*Your objective*: Please keep the pictures out and write out exactly the lines from the first in the data below through the one containing "(373, 277) = (483, 172): grey", both included.

*Data extract*:
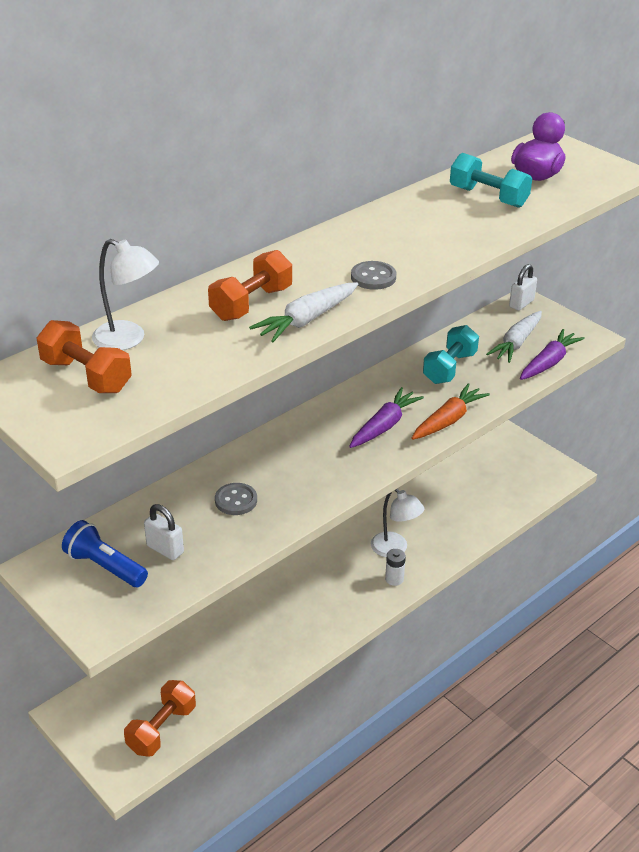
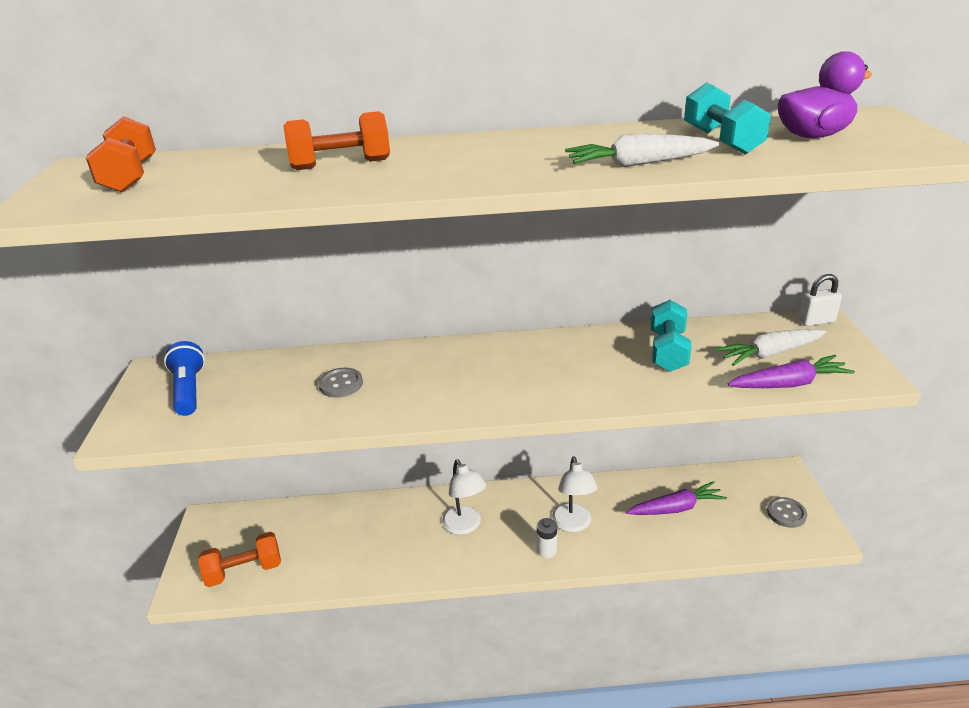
camera: 40 degrees right, 5 degrees down
(128, 339) = (206, 163): white lamp -> white lamp (465, 526)
(165, 549) = (242, 397): white padlock -> none
(307, 320) = (361, 186): white carrot -> white carrot (638, 164)
(373, 277) = (483, 172): grey button -> grey button (786, 513)
(384, 426) = (541, 376): purple carrot -> purple carrot (676, 508)
(448, 420) = (610, 395): orange carrot -> none
(449, 368) = (668, 351): turquoise dumbbell -> turquoise dumbbell turned 60 degrees counterclockwise

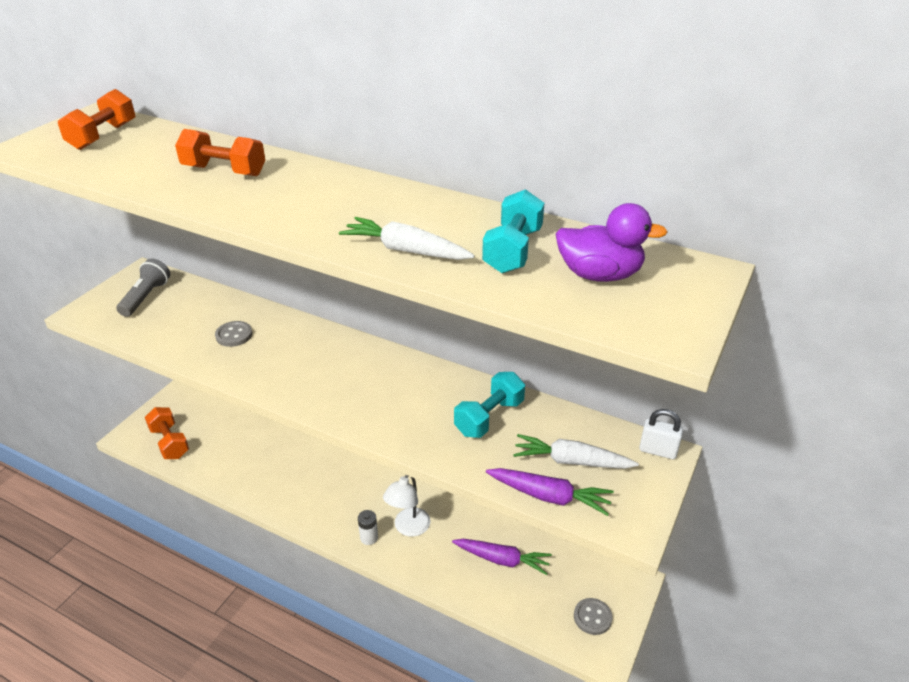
camera: 30 degrees right, 5 degrees up
(189, 390) = (146, 297): blue flashlight -> grey flashlight
(244, 571) = (170, 442): orange dumbbell -> orange dumbbell turned 45 degrees clockwise
(465, 526) = (331, 486): white lamp -> none

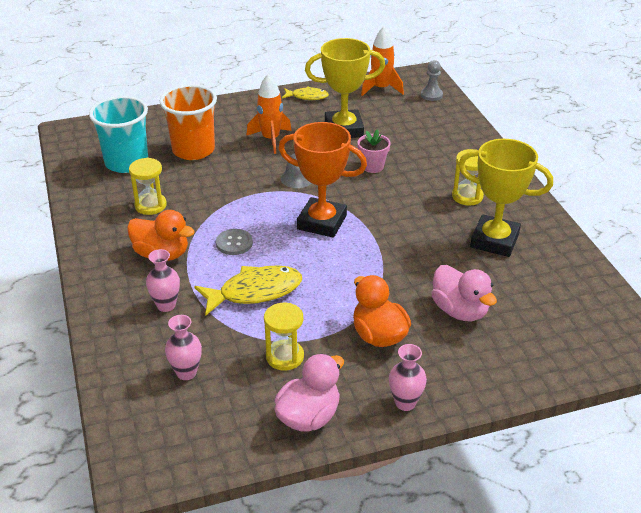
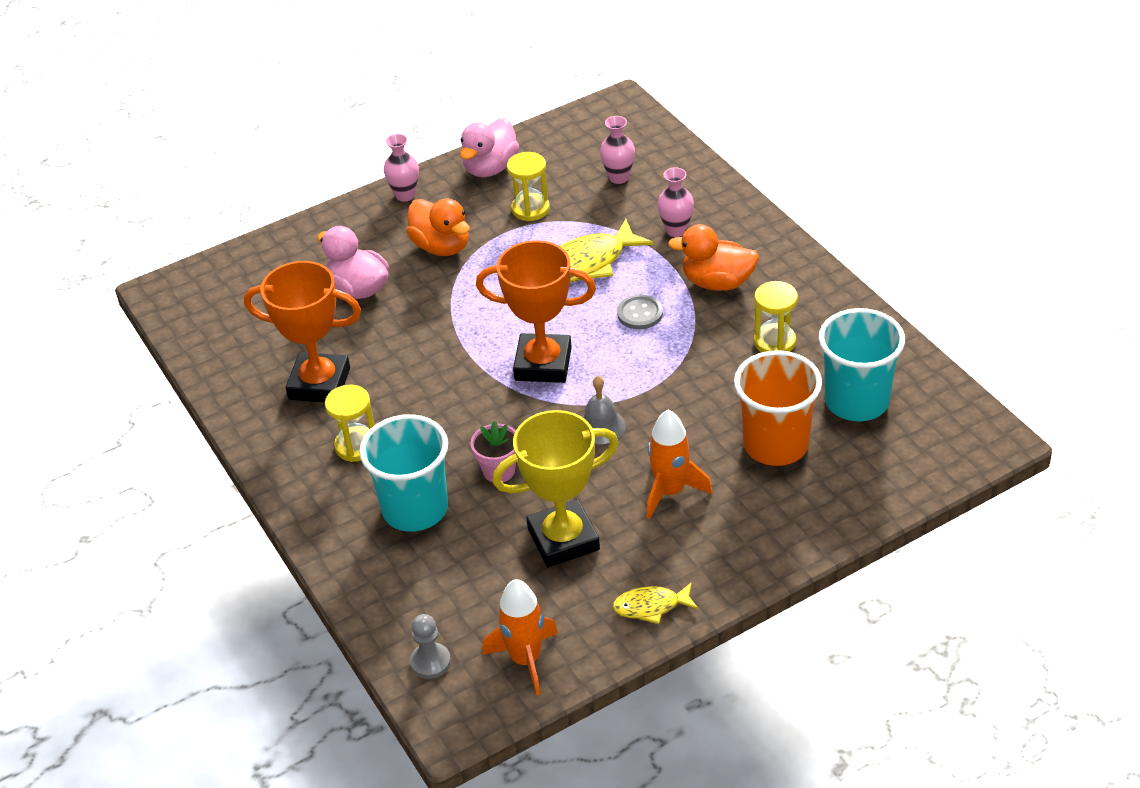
camera: 170 degrees right, 5 degrees up
(431, 157) = (415, 509): none -> turquoise cup
(494, 241) = (319, 383): yellow trophy -> orange trophy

*Response to this task*:
camera: 40 degrees right, 5 degrees down
(128, 339) = (206, 163): white lamp -> white lamp (465, 526)
(165, 549) = (242, 397): white padlock -> none
(307, 320) = (361, 186): white carrot -> white carrot (638, 164)
(373, 277) = (483, 172): grey button -> grey button (786, 513)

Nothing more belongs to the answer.